══ Source material
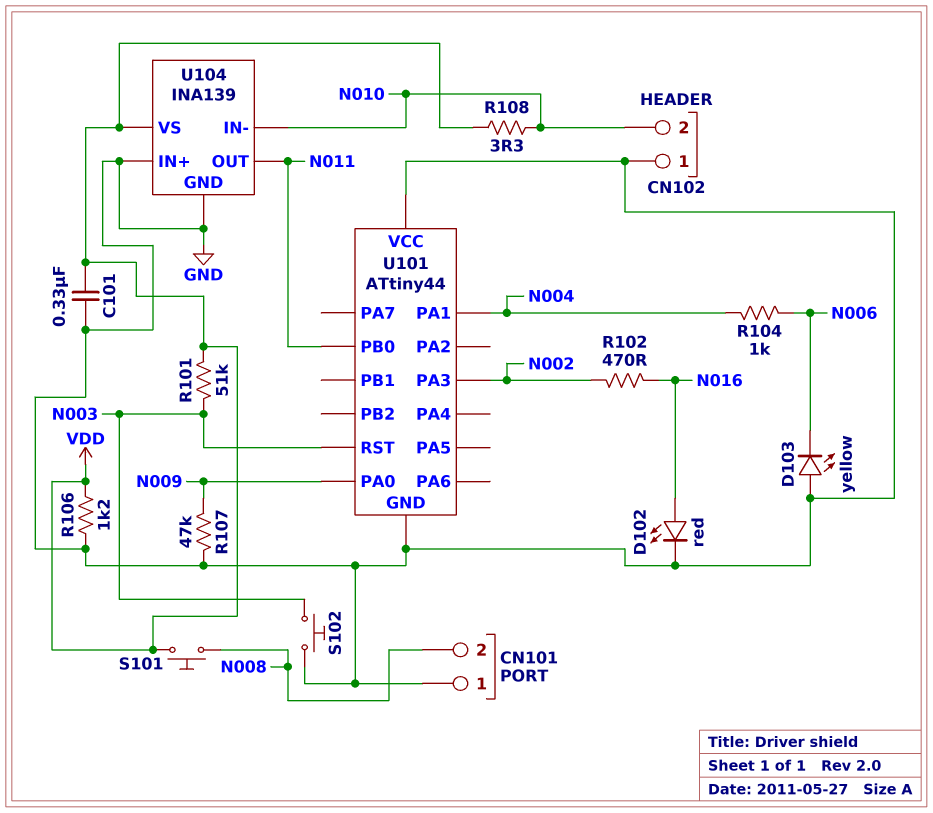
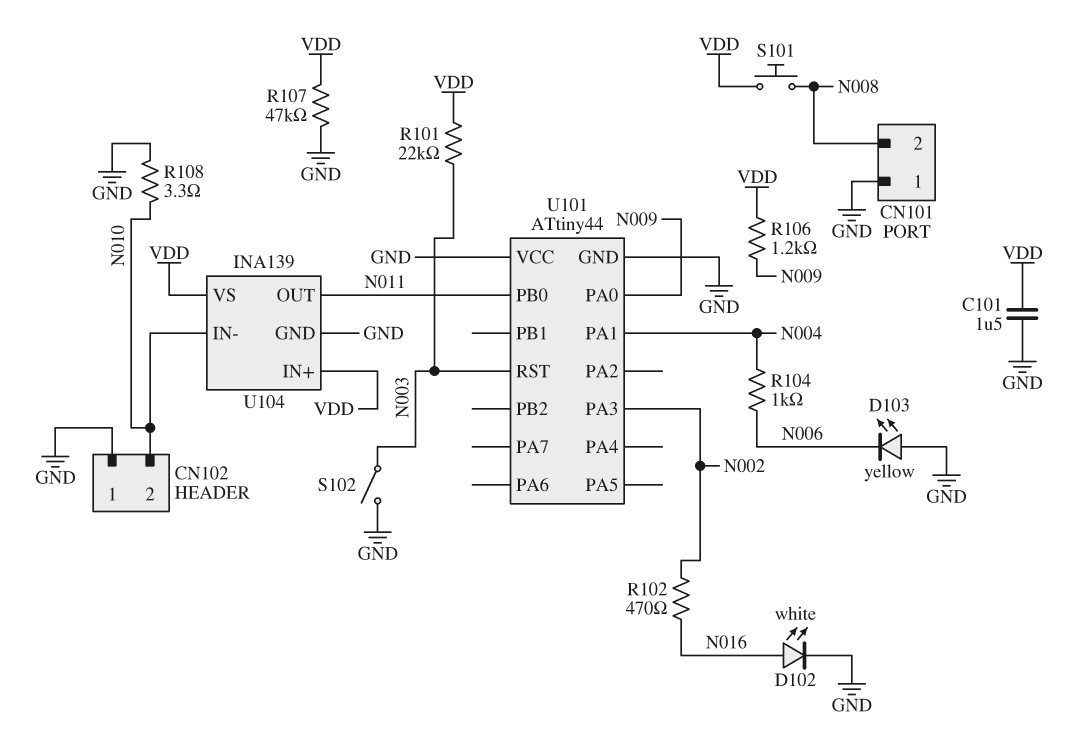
C101: 330nF (GND, VDD) -> 1.5uF (GND, VDD)
D102: LED red (A N016, K GND) -> LED white (A N016, K GND)
R101: 51k (N003, VDD) -> 22k (N003, VDD)
R106: 1.2k (GND, VDD) -> 1.2k (N009, VDD)
R107: 47k (GND, N009) -> 47k (GND, VDD)
R108: 3.3 (N010, VDD) -> 3.3 (GND, N010)
S102: button (GND, N003) -> switch (GND, N003)
U104 pin IN+: GND -> VDD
════
With the pictures left out, transcribe the material exactly.

**Answer section:**
C101: 330nF (GND, VDD) -> 1.5uF (GND, VDD)
D102: LED red (A N016, K GND) -> LED white (A N016, K GND)
R101: 51k (N003, VDD) -> 22k (N003, VDD)
R106: 1.2k (GND, VDD) -> 1.2k (N009, VDD)
R107: 47k (GND, N009) -> 47k (GND, VDD)
R108: 3.3 (N010, VDD) -> 3.3 (GND, N010)
S102: button (GND, N003) -> switch (GND, N003)
U104 pin IN+: GND -> VDD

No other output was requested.